# RECORDS TO USE
—————
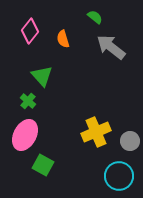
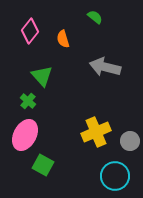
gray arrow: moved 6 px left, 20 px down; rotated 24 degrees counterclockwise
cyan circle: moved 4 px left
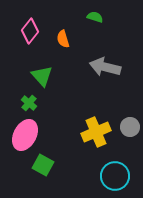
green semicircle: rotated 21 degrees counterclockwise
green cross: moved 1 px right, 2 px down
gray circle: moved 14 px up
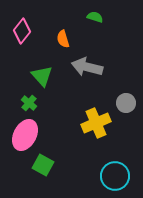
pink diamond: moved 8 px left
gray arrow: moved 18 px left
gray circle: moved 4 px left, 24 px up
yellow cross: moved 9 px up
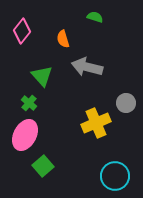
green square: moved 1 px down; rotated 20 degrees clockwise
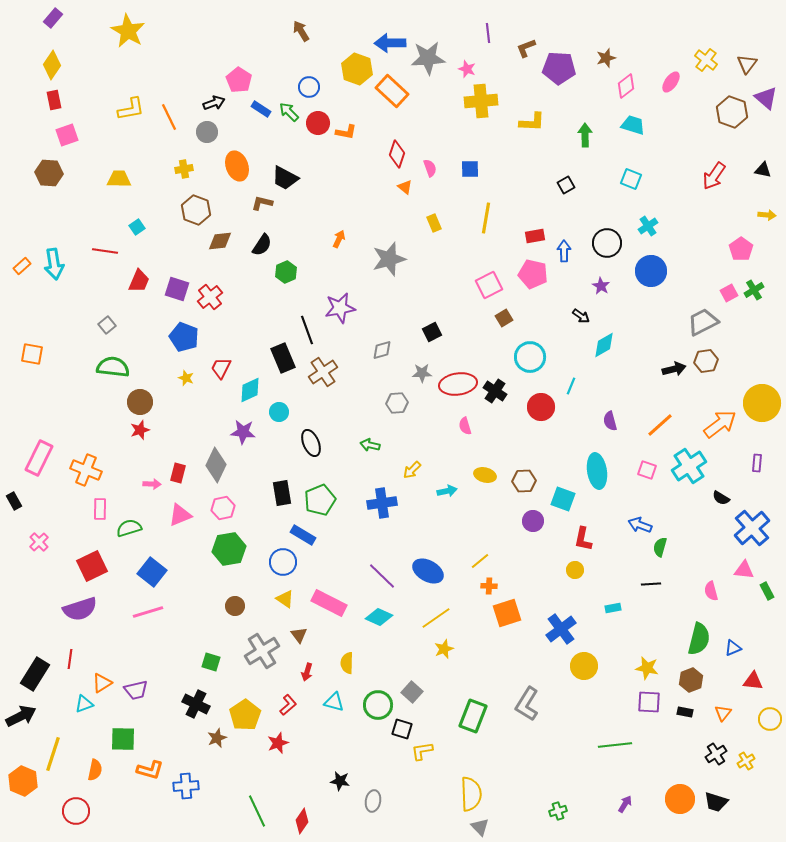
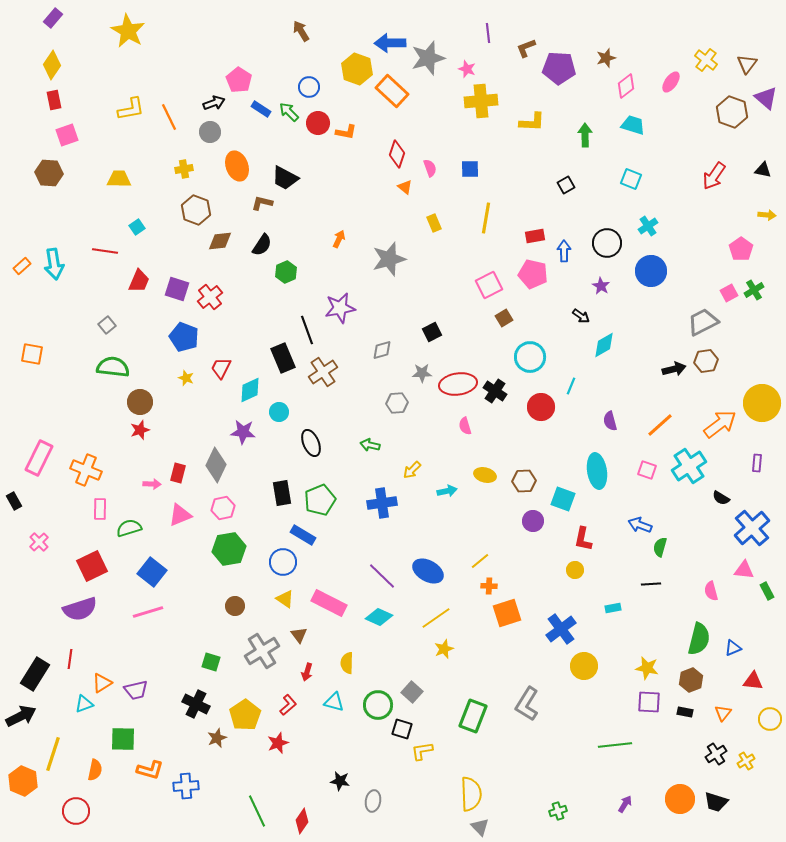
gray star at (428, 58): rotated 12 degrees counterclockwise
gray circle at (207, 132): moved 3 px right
—————
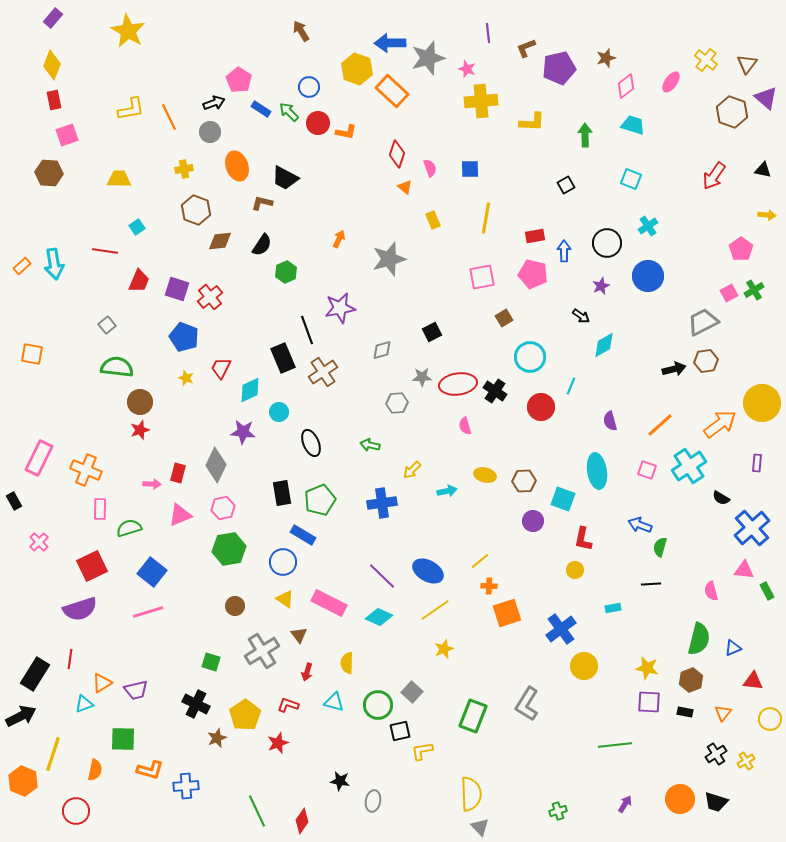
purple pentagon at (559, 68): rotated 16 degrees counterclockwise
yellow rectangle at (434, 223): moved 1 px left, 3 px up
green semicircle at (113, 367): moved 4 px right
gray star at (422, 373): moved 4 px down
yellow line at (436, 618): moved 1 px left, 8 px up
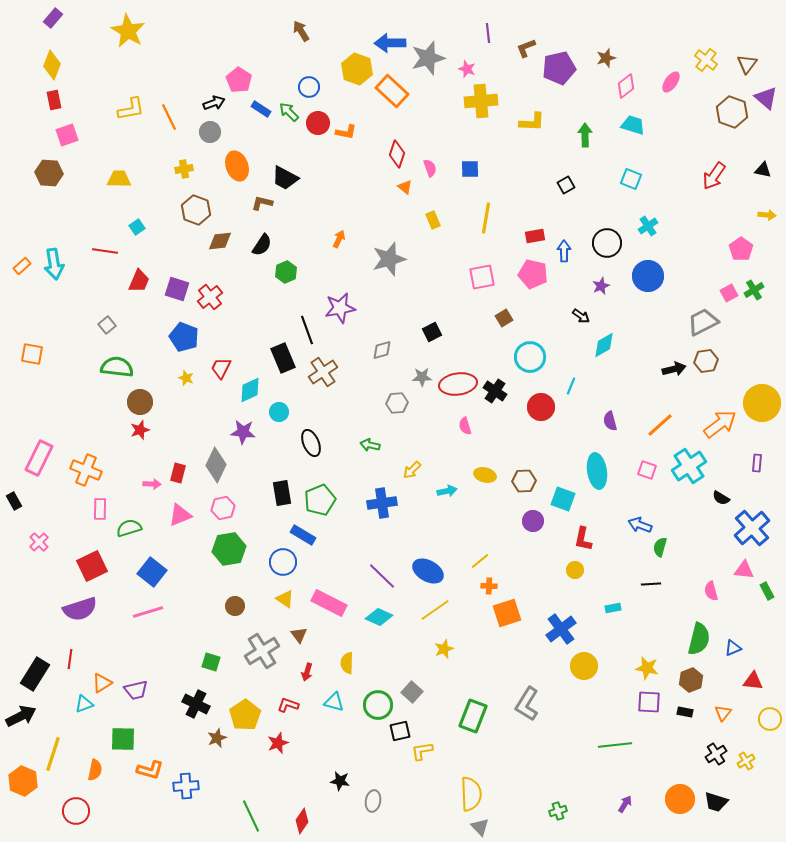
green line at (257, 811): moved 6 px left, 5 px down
—————
# WORK INSTRUCTIONS
Reproduce word for word everything in the records above, from the line containing "pink diamond: moved 8 px left" down to the line containing "green square: moved", both of those lines included. Leave the pictures out.

# RESULT OF THE TASK
pink diamond: moved 8 px left
gray arrow: moved 18 px left
gray circle: moved 4 px left, 24 px up
yellow cross: moved 9 px up
green square: moved 1 px down; rotated 20 degrees clockwise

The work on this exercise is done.